You are asked to filter the data below and copy every line holding "watering".

▶ [Given information]:
----------

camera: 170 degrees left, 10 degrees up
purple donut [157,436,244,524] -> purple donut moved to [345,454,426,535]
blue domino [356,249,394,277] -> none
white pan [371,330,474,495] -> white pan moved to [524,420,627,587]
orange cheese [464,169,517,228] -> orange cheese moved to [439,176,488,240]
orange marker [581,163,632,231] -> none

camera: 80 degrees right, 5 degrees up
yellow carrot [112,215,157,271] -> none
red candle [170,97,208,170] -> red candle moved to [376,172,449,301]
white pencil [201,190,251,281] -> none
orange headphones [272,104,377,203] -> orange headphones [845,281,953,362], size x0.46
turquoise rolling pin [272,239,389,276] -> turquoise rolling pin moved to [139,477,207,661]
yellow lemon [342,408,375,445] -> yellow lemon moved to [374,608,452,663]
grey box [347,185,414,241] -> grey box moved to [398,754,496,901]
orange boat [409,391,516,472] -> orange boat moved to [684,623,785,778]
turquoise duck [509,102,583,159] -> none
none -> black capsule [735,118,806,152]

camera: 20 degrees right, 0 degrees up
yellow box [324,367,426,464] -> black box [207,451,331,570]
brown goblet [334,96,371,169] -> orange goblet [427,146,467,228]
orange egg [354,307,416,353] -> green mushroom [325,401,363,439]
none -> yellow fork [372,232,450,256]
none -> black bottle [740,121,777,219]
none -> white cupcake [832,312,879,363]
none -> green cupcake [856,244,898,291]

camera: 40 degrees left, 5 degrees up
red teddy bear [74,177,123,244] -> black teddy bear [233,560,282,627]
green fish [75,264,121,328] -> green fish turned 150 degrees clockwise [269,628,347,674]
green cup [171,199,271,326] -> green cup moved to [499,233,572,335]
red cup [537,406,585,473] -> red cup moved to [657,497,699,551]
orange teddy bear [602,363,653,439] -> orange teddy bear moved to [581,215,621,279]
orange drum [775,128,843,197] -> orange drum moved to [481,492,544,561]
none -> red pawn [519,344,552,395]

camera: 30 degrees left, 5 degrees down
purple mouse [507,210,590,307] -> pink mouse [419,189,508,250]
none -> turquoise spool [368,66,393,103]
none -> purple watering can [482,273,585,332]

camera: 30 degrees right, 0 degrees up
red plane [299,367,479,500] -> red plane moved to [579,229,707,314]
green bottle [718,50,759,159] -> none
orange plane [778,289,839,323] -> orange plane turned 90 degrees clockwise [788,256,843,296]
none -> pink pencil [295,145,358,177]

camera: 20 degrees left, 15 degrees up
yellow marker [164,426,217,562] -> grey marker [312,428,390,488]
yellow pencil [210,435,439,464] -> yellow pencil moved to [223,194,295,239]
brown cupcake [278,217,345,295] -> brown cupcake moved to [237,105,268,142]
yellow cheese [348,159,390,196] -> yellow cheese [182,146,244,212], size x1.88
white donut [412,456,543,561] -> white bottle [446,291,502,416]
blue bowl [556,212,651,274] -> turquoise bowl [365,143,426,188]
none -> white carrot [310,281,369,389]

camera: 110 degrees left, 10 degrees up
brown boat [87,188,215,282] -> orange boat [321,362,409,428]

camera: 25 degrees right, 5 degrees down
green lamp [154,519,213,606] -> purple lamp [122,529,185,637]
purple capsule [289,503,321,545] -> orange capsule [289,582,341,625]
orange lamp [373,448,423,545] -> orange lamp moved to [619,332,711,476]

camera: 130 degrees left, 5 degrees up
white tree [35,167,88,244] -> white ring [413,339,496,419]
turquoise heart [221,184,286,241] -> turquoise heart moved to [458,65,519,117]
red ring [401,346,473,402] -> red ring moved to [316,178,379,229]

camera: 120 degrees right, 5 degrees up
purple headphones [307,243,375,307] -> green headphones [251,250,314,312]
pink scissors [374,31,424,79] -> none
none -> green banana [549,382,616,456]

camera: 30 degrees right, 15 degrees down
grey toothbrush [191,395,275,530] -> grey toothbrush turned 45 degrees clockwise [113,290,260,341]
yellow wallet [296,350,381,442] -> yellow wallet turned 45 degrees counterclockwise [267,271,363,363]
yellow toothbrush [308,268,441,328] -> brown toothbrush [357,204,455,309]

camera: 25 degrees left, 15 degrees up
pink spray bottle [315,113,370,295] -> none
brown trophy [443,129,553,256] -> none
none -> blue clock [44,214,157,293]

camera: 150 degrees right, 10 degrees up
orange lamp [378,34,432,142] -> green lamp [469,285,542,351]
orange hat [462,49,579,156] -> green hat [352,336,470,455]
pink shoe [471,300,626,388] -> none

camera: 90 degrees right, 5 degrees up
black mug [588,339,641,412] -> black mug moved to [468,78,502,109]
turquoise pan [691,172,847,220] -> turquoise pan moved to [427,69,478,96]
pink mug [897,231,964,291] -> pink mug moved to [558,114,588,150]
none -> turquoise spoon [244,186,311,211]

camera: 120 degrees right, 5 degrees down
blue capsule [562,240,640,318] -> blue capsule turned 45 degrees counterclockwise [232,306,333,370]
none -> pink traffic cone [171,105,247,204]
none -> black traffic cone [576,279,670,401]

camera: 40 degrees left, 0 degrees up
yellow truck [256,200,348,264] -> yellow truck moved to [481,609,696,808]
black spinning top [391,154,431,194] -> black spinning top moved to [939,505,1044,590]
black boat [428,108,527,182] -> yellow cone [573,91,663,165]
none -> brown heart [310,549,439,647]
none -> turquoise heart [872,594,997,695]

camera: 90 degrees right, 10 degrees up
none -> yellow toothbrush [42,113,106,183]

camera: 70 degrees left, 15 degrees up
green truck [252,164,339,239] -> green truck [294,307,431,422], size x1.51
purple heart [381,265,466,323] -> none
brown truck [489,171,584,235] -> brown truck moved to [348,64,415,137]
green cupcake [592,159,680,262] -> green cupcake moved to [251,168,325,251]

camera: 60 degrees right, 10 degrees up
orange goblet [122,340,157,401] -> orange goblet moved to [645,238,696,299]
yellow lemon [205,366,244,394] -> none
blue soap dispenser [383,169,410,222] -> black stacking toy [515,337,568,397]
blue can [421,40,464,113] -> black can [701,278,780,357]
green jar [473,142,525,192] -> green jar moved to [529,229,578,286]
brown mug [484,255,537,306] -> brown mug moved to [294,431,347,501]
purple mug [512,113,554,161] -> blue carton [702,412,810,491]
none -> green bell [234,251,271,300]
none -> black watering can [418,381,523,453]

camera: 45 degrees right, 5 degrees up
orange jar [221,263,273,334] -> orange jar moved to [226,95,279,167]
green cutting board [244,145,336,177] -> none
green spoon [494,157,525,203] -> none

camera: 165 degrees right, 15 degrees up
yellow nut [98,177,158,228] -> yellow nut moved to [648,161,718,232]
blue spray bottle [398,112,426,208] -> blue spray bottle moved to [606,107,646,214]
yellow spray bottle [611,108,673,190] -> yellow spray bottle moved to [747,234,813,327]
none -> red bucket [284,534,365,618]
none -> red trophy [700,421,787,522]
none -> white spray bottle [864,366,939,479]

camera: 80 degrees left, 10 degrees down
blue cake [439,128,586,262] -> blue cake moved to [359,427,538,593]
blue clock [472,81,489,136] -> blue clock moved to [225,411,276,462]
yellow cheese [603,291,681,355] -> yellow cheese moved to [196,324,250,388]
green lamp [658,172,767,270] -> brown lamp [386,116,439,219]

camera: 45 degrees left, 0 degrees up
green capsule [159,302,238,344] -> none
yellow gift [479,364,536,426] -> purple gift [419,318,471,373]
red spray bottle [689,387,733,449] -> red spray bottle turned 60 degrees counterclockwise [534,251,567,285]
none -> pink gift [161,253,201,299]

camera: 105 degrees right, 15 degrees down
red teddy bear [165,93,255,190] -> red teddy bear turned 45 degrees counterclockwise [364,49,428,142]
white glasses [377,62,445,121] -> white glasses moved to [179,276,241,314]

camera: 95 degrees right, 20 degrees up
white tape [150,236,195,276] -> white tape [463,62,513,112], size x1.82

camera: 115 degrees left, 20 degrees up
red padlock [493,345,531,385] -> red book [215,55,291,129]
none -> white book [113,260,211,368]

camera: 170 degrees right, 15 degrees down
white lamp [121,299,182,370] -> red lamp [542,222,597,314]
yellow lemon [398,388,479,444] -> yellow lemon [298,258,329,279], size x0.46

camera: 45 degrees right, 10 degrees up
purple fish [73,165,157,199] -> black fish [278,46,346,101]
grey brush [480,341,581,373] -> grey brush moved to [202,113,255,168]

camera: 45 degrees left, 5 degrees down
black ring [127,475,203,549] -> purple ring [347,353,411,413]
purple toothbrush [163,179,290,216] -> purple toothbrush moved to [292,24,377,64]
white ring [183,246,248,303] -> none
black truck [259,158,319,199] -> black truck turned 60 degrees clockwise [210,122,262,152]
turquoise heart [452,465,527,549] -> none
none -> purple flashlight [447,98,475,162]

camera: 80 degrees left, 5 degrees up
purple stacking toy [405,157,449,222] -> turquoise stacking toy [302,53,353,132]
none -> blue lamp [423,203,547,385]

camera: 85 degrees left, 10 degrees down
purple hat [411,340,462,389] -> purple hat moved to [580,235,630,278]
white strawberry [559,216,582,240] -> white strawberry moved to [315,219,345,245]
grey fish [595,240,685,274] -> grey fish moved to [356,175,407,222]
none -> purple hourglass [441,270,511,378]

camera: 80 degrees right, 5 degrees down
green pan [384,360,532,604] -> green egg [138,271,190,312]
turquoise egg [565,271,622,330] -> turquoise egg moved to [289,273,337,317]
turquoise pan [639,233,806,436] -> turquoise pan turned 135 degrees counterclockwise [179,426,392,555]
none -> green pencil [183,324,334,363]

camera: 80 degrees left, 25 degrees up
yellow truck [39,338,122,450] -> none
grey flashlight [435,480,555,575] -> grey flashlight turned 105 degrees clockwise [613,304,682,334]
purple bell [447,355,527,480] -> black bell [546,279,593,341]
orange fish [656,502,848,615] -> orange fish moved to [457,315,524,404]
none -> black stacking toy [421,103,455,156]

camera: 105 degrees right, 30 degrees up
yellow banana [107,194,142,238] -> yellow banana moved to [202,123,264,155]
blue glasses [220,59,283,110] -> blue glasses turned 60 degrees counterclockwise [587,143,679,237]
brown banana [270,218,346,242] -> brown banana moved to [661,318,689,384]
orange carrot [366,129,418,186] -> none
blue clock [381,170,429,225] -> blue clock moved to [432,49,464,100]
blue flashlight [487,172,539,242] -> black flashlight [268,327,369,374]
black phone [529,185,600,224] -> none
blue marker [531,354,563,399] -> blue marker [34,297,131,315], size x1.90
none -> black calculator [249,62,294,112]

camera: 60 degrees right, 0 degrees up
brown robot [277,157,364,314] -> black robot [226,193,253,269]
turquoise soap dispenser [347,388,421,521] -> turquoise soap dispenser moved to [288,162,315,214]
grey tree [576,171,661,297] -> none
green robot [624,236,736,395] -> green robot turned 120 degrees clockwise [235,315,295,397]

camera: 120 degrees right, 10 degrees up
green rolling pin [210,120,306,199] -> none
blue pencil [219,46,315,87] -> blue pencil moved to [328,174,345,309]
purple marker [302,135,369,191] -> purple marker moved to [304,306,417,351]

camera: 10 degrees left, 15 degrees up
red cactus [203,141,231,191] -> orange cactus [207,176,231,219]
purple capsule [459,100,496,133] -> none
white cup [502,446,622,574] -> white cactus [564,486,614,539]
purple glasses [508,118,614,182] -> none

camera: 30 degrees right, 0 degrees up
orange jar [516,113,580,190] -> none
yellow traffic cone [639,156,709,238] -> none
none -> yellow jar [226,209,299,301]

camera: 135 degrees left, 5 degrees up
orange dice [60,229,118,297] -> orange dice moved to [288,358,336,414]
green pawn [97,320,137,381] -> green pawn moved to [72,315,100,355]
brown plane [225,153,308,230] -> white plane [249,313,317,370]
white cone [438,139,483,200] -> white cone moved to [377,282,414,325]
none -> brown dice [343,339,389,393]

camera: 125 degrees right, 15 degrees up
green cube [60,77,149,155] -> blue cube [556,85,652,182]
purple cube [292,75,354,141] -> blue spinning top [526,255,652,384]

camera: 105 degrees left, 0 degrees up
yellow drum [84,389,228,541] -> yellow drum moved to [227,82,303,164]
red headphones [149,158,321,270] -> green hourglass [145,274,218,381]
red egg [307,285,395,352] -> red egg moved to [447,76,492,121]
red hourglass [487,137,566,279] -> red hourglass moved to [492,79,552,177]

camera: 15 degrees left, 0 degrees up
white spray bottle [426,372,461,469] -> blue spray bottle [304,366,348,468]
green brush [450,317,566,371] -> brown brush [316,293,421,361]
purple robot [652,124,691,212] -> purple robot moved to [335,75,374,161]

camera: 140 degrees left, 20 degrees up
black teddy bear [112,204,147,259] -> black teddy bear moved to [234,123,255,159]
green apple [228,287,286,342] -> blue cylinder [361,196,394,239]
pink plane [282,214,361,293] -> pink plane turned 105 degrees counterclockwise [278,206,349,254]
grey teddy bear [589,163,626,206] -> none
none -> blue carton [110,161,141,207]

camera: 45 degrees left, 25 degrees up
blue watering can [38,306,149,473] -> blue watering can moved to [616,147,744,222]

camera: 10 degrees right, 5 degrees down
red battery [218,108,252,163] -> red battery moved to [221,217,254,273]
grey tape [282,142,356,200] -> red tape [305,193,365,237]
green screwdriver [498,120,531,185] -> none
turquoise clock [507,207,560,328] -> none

----------

▶ [Written solution]:
none -> purple watering can [482,273,585,332]
none -> black watering can [418,381,523,453]
blue watering can [38,306,149,473] -> blue watering can moved to [616,147,744,222]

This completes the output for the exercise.